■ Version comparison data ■
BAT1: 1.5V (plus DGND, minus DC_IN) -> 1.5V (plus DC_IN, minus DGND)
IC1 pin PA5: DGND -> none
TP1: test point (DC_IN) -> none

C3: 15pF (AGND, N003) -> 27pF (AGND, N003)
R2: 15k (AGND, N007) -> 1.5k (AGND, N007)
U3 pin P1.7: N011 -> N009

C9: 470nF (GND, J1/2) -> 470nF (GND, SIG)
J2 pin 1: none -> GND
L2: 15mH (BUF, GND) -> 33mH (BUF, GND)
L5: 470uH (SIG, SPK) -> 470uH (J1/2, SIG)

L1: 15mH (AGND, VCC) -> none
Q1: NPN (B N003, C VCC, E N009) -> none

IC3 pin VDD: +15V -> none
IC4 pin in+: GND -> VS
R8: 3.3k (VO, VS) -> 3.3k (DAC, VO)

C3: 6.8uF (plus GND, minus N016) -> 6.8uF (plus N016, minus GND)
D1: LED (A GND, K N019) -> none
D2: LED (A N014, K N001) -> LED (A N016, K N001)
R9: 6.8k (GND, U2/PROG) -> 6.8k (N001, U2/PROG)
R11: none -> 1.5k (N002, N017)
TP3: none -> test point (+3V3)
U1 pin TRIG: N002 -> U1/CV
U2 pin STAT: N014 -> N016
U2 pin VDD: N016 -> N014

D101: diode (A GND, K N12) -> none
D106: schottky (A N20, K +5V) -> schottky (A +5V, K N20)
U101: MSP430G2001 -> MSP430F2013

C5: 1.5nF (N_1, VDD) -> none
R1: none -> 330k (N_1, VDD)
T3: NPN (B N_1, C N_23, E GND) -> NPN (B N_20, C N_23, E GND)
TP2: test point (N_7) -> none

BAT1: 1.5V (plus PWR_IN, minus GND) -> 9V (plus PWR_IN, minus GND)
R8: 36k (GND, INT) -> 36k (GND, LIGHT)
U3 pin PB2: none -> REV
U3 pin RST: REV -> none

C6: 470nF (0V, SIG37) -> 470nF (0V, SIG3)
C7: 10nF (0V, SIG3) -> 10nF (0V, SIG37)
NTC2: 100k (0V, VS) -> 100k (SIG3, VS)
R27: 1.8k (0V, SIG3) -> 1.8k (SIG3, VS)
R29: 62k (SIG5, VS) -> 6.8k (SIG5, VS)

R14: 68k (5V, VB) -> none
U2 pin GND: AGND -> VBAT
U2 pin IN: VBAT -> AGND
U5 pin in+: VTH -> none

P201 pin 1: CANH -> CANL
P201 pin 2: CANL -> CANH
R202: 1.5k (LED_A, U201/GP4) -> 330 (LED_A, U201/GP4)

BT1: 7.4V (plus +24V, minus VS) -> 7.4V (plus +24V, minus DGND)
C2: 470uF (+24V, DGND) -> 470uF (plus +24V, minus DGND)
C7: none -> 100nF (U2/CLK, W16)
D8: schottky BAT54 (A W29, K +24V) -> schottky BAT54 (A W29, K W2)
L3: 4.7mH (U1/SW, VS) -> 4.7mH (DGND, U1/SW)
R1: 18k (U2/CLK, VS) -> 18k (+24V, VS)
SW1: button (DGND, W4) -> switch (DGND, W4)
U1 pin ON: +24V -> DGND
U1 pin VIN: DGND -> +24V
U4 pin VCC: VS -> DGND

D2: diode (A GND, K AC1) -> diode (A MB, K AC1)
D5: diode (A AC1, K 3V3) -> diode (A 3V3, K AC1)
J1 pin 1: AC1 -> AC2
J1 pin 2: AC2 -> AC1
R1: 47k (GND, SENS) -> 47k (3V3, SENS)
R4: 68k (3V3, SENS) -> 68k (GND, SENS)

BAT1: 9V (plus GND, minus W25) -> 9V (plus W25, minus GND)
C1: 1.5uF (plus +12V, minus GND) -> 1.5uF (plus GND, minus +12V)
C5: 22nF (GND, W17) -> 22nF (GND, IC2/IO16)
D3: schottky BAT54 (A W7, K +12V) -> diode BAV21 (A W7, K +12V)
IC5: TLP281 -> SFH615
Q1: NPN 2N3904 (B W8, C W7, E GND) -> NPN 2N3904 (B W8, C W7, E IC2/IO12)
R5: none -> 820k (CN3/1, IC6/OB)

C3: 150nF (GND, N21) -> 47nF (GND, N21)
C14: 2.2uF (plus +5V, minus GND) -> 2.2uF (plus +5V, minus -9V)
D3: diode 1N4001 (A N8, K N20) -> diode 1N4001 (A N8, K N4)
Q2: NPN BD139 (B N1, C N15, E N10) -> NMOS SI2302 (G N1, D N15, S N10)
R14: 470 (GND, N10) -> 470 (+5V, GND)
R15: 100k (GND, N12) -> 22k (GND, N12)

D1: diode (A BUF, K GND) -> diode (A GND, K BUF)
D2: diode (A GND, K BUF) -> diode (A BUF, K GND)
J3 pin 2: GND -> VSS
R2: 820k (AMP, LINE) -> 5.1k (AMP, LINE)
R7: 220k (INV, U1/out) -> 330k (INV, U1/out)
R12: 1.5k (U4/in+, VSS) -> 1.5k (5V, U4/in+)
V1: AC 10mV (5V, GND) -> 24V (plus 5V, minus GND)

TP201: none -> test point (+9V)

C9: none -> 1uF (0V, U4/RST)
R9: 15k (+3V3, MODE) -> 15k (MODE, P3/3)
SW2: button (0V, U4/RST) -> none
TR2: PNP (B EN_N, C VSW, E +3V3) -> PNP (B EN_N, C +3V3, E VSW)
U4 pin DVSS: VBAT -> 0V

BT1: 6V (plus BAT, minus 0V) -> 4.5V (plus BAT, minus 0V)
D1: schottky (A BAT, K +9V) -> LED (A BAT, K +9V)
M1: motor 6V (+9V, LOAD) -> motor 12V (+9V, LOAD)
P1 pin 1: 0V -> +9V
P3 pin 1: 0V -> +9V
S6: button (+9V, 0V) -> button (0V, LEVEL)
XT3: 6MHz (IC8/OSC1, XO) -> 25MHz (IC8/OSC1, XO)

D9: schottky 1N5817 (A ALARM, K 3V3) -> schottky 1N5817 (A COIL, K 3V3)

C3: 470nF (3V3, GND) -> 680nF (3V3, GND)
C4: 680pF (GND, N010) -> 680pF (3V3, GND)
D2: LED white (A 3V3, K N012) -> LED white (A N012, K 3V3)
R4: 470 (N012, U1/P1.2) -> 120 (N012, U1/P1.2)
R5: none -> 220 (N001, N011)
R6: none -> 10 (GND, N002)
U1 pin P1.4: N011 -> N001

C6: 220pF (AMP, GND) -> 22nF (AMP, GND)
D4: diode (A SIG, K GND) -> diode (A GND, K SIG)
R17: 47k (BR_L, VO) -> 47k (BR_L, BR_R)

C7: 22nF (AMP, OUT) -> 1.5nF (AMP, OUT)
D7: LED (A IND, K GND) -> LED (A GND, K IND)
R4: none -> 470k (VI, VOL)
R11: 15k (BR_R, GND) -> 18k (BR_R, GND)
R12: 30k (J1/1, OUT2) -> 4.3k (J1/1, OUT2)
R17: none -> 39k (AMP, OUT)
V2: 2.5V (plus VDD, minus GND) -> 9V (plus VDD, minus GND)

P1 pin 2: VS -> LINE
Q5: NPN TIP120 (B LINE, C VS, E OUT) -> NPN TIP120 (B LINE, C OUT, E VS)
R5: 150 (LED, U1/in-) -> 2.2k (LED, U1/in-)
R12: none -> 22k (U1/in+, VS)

■ Task directions ■
Every entry must appear in the answer, reproduced exactly.

■ Exercise solution ■
BAT1: 1.5V (plus DGND, minus DC_IN) -> 1.5V (plus DC_IN, minus DGND)
IC1 pin PA5: DGND -> none
TP1: test point (DC_IN) -> none

C3: 15pF (AGND, N003) -> 27pF (AGND, N003)
R2: 15k (AGND, N007) -> 1.5k (AGND, N007)
U3 pin P1.7: N011 -> N009

C9: 470nF (GND, J1/2) -> 470nF (GND, SIG)
J2 pin 1: none -> GND
L2: 15mH (BUF, GND) -> 33mH (BUF, GND)
L5: 470uH (SIG, SPK) -> 470uH (J1/2, SIG)

L1: 15mH (AGND, VCC) -> none
Q1: NPN (B N003, C VCC, E N009) -> none

IC3 pin VDD: +15V -> none
IC4 pin in+: GND -> VS
R8: 3.3k (VO, VS) -> 3.3k (DAC, VO)

C3: 6.8uF (plus GND, minus N016) -> 6.8uF (plus N016, minus GND)
D1: LED (A GND, K N019) -> none
D2: LED (A N014, K N001) -> LED (A N016, K N001)
R9: 6.8k (GND, U2/PROG) -> 6.8k (N001, U2/PROG)
R11: none -> 1.5k (N002, N017)
TP3: none -> test point (+3V3)
U1 pin TRIG: N002 -> U1/CV
U2 pin STAT: N014 -> N016
U2 pin VDD: N016 -> N014

D101: diode (A GND, K N12) -> none
D106: schottky (A N20, K +5V) -> schottky (A +5V, K N20)
U101: MSP430G2001 -> MSP430F2013

C5: 1.5nF (N_1, VDD) -> none
R1: none -> 330k (N_1, VDD)
T3: NPN (B N_1, C N_23, E GND) -> NPN (B N_20, C N_23, E GND)
TP2: test point (N_7) -> none

BAT1: 1.5V (plus PWR_IN, minus GND) -> 9V (plus PWR_IN, minus GND)
R8: 36k (GND, INT) -> 36k (GND, LIGHT)
U3 pin PB2: none -> REV
U3 pin RST: REV -> none

C6: 470nF (0V, SIG37) -> 470nF (0V, SIG3)
C7: 10nF (0V, SIG3) -> 10nF (0V, SIG37)
NTC2: 100k (0V, VS) -> 100k (SIG3, VS)
R27: 1.8k (0V, SIG3) -> 1.8k (SIG3, VS)
R29: 62k (SIG5, VS) -> 6.8k (SIG5, VS)

R14: 68k (5V, VB) -> none
U2 pin GND: AGND -> VBAT
U2 pin IN: VBAT -> AGND
U5 pin in+: VTH -> none

P201 pin 1: CANH -> CANL
P201 pin 2: CANL -> CANH
R202: 1.5k (LED_A, U201/GP4) -> 330 (LED_A, U201/GP4)

BT1: 7.4V (plus +24V, minus VS) -> 7.4V (plus +24V, minus DGND)
C2: 470uF (+24V, DGND) -> 470uF (plus +24V, minus DGND)
C7: none -> 100nF (U2/CLK, W16)
D8: schottky BAT54 (A W29, K +24V) -> schottky BAT54 (A W29, K W2)
L3: 4.7mH (U1/SW, VS) -> 4.7mH (DGND, U1/SW)
R1: 18k (U2/CLK, VS) -> 18k (+24V, VS)
SW1: button (DGND, W4) -> switch (DGND, W4)
U1 pin ON: +24V -> DGND
U1 pin VIN: DGND -> +24V
U4 pin VCC: VS -> DGND

D2: diode (A GND, K AC1) -> diode (A MB, K AC1)
D5: diode (A AC1, K 3V3) -> diode (A 3V3, K AC1)
J1 pin 1: AC1 -> AC2
J1 pin 2: AC2 -> AC1
R1: 47k (GND, SENS) -> 47k (3V3, SENS)
R4: 68k (3V3, SENS) -> 68k (GND, SENS)

BAT1: 9V (plus GND, minus W25) -> 9V (plus W25, minus GND)
C1: 1.5uF (plus +12V, minus GND) -> 1.5uF (plus GND, minus +12V)
C5: 22nF (GND, W17) -> 22nF (GND, IC2/IO16)
D3: schottky BAT54 (A W7, K +12V) -> diode BAV21 (A W7, K +12V)
IC5: TLP281 -> SFH615
Q1: NPN 2N3904 (B W8, C W7, E GND) -> NPN 2N3904 (B W8, C W7, E IC2/IO12)
R5: none -> 820k (CN3/1, IC6/OB)

C3: 150nF (GND, N21) -> 47nF (GND, N21)
C14: 2.2uF (plus +5V, minus GND) -> 2.2uF (plus +5V, minus -9V)
D3: diode 1N4001 (A N8, K N20) -> diode 1N4001 (A N8, K N4)
Q2: NPN BD139 (B N1, C N15, E N10) -> NMOS SI2302 (G N1, D N15, S N10)
R14: 470 (GND, N10) -> 470 (+5V, GND)
R15: 100k (GND, N12) -> 22k (GND, N12)

D1: diode (A BUF, K GND) -> diode (A GND, K BUF)
D2: diode (A GND, K BUF) -> diode (A BUF, K GND)
J3 pin 2: GND -> VSS
R2: 820k (AMP, LINE) -> 5.1k (AMP, LINE)
R7: 220k (INV, U1/out) -> 330k (INV, U1/out)
R12: 1.5k (U4/in+, VSS) -> 1.5k (5V, U4/in+)
V1: AC 10mV (5V, GND) -> 24V (plus 5V, minus GND)

TP201: none -> test point (+9V)

C9: none -> 1uF (0V, U4/RST)
R9: 15k (+3V3, MODE) -> 15k (MODE, P3/3)
SW2: button (0V, U4/RST) -> none
TR2: PNP (B EN_N, C VSW, E +3V3) -> PNP (B EN_N, C +3V3, E VSW)
U4 pin DVSS: VBAT -> 0V

BT1: 6V (plus BAT, minus 0V) -> 4.5V (plus BAT, minus 0V)
D1: schottky (A BAT, K +9V) -> LED (A BAT, K +9V)
M1: motor 6V (+9V, LOAD) -> motor 12V (+9V, LOAD)
P1 pin 1: 0V -> +9V
P3 pin 1: 0V -> +9V
S6: button (+9V, 0V) -> button (0V, LEVEL)
XT3: 6MHz (IC8/OSC1, XO) -> 25MHz (IC8/OSC1, XO)

D9: schottky 1N5817 (A ALARM, K 3V3) -> schottky 1N5817 (A COIL, K 3V3)

C3: 470nF (3V3, GND) -> 680nF (3V3, GND)
C4: 680pF (GND, N010) -> 680pF (3V3, GND)
D2: LED white (A 3V3, K N012) -> LED white (A N012, K 3V3)
R4: 470 (N012, U1/P1.2) -> 120 (N012, U1/P1.2)
R5: none -> 220 (N001, N011)
R6: none -> 10 (GND, N002)
U1 pin P1.4: N011 -> N001

C6: 220pF (AMP, GND) -> 22nF (AMP, GND)
D4: diode (A SIG, K GND) -> diode (A GND, K SIG)
R17: 47k (BR_L, VO) -> 47k (BR_L, BR_R)

C7: 22nF (AMP, OUT) -> 1.5nF (AMP, OUT)
D7: LED (A IND, K GND) -> LED (A GND, K IND)
R4: none -> 470k (VI, VOL)
R11: 15k (BR_R, GND) -> 18k (BR_R, GND)
R12: 30k (J1/1, OUT2) -> 4.3k (J1/1, OUT2)
R17: none -> 39k (AMP, OUT)
V2: 2.5V (plus VDD, minus GND) -> 9V (plus VDD, minus GND)

P1 pin 2: VS -> LINE
Q5: NPN TIP120 (B LINE, C VS, E OUT) -> NPN TIP120 (B LINE, C OUT, E VS)
R5: 150 (LED, U1/in-) -> 2.2k (LED, U1/in-)
R12: none -> 22k (U1/in+, VS)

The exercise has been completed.